*Action item*
Give the listing again, word for word, and let no picture into it.

*Supplied data*
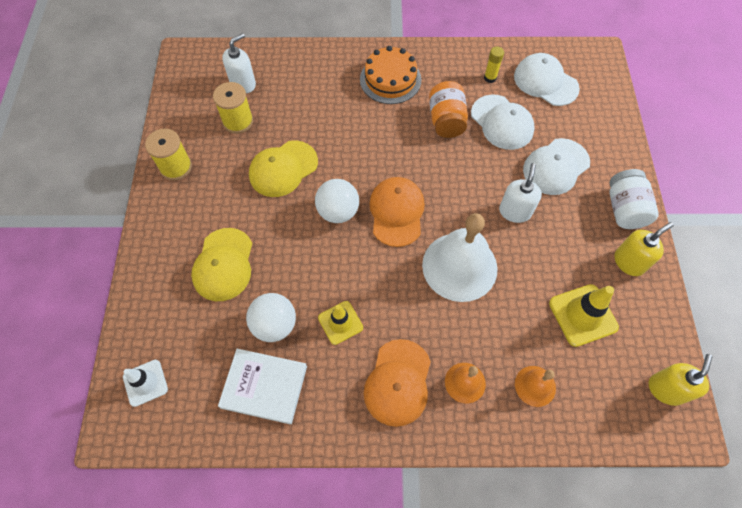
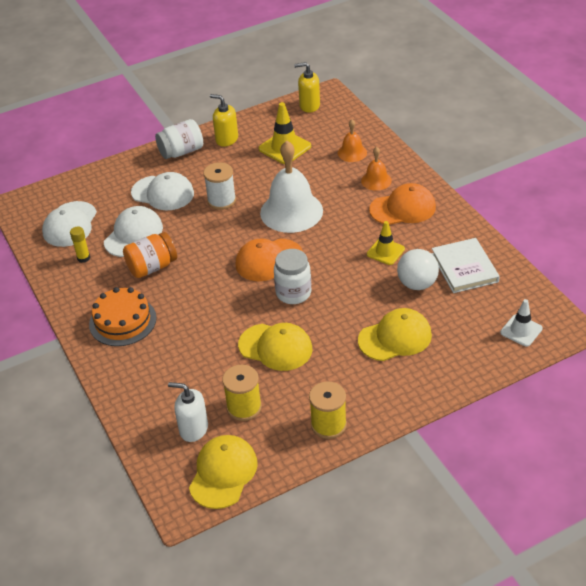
camera: 115 degrees left, 20 degrees down
(190, 86) = (223, 473): none -> yellow cap
(338, 212) = (293, 293): white ball -> white jar
(515, 211) = (221, 200): white soap dispenser -> white spool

*Response to this task*
camera: 115 degrees left, 20 degrees down
(190, 86) = (223, 473): none -> yellow cap
(338, 212) = (293, 293): white ball -> white jar
(515, 211) = (221, 200): white soap dispenser -> white spool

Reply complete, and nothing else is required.